** Opening DATA FOR THIS EXERCISE block **

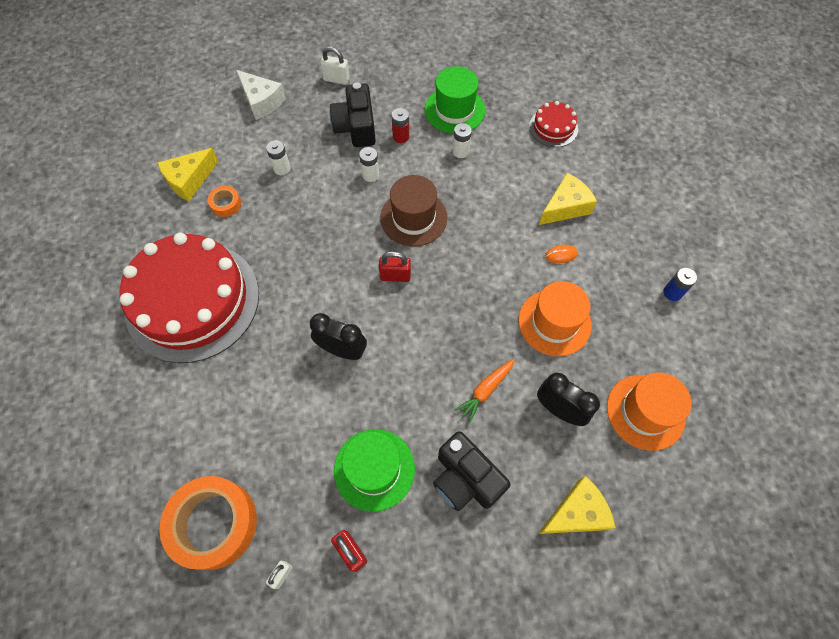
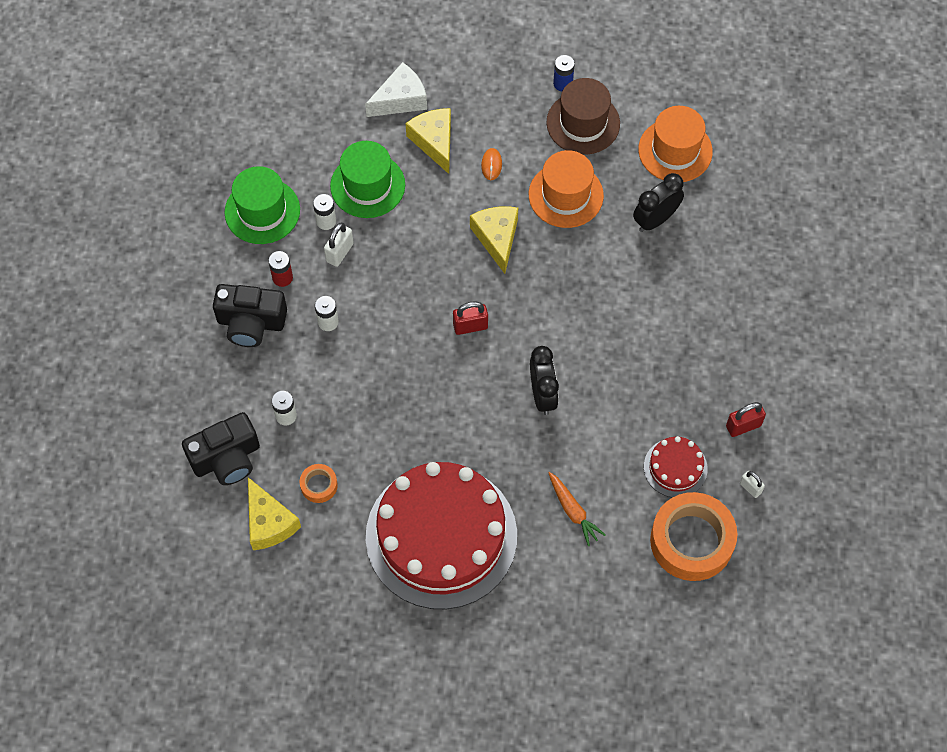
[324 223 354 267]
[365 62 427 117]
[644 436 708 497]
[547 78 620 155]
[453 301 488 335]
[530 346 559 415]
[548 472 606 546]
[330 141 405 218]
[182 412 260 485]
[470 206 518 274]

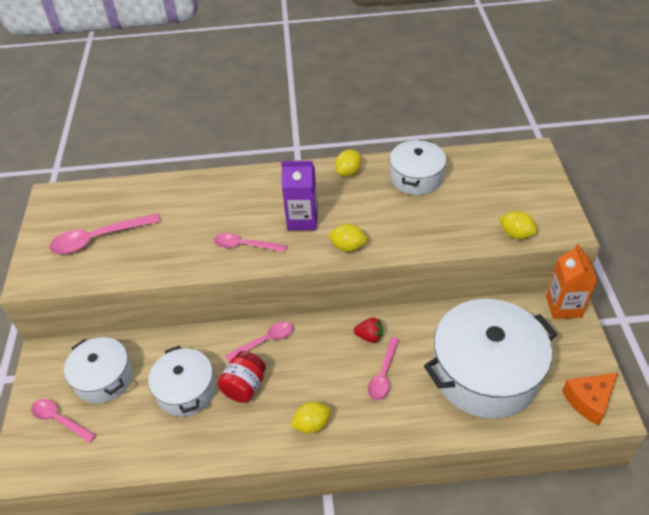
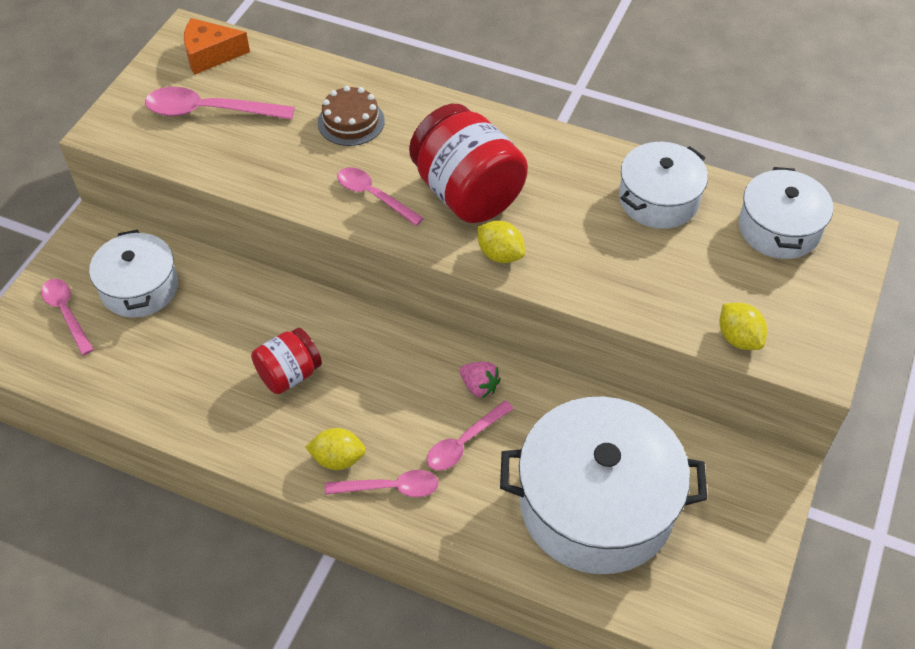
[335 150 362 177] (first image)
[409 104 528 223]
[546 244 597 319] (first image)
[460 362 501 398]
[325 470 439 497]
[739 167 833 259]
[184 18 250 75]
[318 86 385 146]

** Closing DATA FOR THIS EXERCISE block **

- WHAT IS BEING ASKED -
Lines from the one that contains "[325 470 439 497]" through the final line of the entries must be duplicated exactly, and no other lines.

- RESULT OF THIS TASK -
[325 470 439 497]
[739 167 833 259]
[184 18 250 75]
[318 86 385 146]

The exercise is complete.